### [What to produce]
Copy out all lines of the listing below that hold "dice".

....................

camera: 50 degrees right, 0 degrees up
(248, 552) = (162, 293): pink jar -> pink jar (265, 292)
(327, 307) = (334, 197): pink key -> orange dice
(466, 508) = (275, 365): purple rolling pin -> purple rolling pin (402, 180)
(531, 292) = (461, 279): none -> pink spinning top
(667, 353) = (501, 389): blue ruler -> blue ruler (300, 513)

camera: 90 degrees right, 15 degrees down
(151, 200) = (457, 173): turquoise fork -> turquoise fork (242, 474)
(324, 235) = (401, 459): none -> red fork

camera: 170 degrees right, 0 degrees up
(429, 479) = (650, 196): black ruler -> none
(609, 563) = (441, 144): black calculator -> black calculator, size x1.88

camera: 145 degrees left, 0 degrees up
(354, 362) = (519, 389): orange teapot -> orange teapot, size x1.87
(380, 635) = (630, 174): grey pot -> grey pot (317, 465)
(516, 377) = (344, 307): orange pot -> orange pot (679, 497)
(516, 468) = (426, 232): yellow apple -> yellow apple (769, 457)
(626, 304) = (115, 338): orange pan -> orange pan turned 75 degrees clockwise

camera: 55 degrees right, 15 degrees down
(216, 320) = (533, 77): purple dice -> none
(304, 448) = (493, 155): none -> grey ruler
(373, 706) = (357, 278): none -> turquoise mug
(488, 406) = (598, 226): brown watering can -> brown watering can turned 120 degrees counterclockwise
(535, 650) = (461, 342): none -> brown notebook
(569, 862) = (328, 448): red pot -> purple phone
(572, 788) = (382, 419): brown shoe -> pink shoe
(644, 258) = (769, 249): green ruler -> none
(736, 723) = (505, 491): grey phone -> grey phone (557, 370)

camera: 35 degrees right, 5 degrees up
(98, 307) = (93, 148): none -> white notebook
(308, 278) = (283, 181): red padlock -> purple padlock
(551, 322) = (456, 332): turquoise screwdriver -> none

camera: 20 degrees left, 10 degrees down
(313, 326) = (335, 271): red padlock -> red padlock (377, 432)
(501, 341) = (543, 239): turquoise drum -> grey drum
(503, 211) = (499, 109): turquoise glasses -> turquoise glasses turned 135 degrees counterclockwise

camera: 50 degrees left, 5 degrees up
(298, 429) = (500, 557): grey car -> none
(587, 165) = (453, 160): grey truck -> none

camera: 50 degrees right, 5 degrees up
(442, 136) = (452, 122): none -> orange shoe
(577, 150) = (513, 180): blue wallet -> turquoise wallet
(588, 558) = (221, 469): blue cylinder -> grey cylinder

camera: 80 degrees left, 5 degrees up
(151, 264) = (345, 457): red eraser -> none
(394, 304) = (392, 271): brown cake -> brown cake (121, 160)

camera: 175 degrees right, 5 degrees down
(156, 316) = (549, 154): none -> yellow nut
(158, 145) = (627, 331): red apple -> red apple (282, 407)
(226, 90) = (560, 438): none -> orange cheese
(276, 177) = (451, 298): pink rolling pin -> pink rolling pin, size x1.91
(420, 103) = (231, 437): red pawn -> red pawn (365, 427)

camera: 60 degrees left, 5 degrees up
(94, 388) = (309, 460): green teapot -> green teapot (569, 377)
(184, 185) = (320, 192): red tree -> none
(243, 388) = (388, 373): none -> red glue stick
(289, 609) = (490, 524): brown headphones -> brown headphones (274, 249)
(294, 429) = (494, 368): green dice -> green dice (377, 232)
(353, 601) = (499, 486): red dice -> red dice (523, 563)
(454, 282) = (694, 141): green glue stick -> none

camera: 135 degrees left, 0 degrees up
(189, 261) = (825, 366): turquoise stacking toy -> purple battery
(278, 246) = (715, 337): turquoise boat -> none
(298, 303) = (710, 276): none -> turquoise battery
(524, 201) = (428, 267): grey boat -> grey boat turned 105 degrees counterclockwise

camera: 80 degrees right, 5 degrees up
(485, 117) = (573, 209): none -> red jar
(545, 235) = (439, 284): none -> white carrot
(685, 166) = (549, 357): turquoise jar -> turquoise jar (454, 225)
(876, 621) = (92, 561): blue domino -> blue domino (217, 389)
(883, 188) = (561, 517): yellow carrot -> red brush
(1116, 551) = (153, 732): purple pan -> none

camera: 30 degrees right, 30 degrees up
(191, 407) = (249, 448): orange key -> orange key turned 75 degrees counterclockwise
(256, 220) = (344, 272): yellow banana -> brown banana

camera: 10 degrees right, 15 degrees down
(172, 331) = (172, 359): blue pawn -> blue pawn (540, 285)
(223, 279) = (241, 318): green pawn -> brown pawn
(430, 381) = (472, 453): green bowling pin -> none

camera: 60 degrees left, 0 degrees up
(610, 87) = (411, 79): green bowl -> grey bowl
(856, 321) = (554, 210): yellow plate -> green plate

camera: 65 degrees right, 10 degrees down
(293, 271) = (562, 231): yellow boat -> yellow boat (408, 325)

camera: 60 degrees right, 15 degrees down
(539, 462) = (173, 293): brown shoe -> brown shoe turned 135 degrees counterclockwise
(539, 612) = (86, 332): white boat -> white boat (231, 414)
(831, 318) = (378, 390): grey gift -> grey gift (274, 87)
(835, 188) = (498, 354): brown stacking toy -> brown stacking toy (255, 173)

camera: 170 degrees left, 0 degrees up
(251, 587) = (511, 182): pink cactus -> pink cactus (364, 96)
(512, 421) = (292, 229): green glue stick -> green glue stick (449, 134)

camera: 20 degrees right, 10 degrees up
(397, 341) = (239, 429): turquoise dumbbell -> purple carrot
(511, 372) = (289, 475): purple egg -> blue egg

....................

### [Result of this exercise]
(327, 307) = (334, 197): pink key -> orange dice
(216, 320) = (533, 77): purple dice -> none
(294, 429) = (494, 368): green dice -> green dice (377, 232)
(353, 601) = (499, 486): red dice -> red dice (523, 563)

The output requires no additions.